What is required -
Starting from the line that contains "32, 854, 125]", give back every line through the end of the listing exactly as written and no other line.

=== Exercise inputs ===

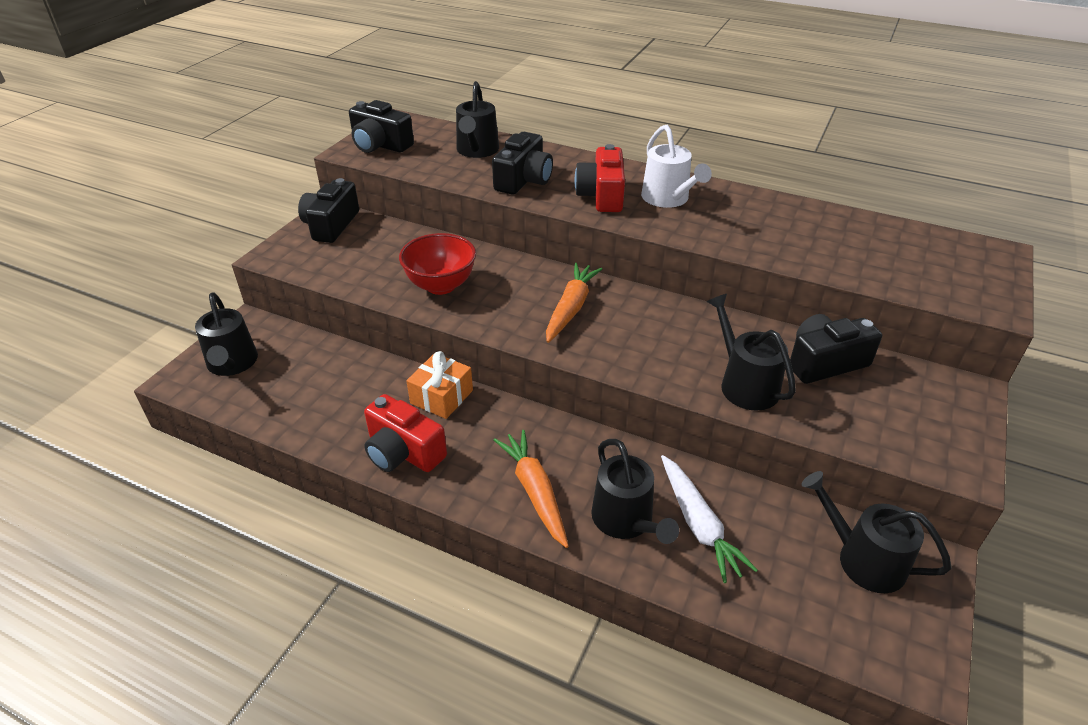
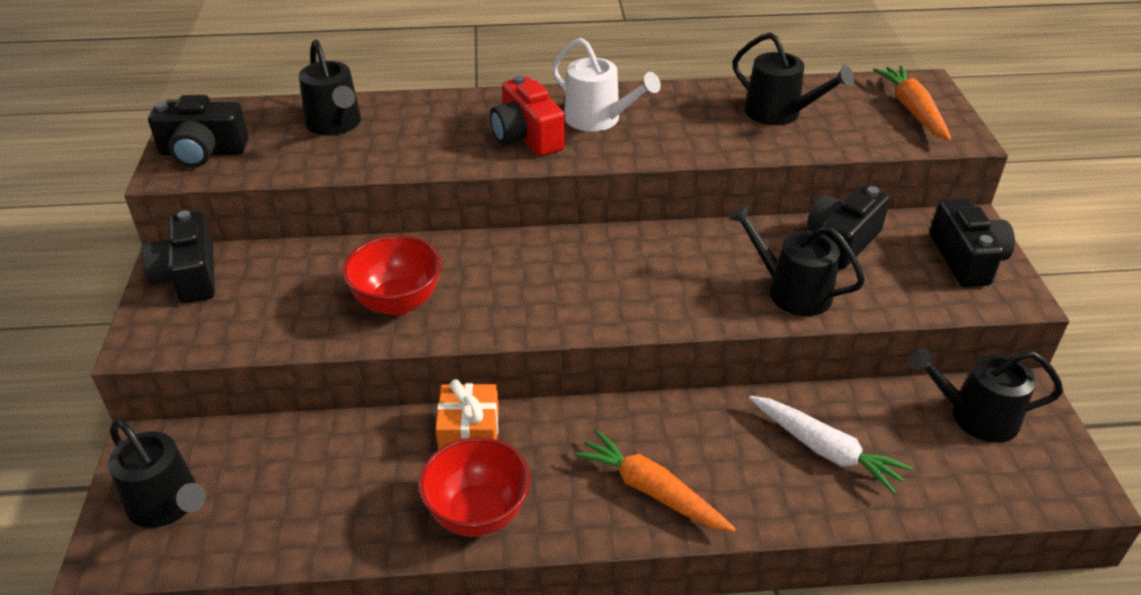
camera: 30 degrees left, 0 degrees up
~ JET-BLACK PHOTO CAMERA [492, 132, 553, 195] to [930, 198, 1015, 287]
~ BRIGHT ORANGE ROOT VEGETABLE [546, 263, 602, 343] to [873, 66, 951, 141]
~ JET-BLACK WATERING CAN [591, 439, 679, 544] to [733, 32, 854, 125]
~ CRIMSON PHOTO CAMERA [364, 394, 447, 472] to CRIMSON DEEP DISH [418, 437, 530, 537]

===

The completed task -
~ JET-BLACK WATERING CAN [591, 439, 679, 544] to [733, 32, 854, 125]
~ CRIMSON PHOTO CAMERA [364, 394, 447, 472] to CRIMSON DEEP DISH [418, 437, 530, 537]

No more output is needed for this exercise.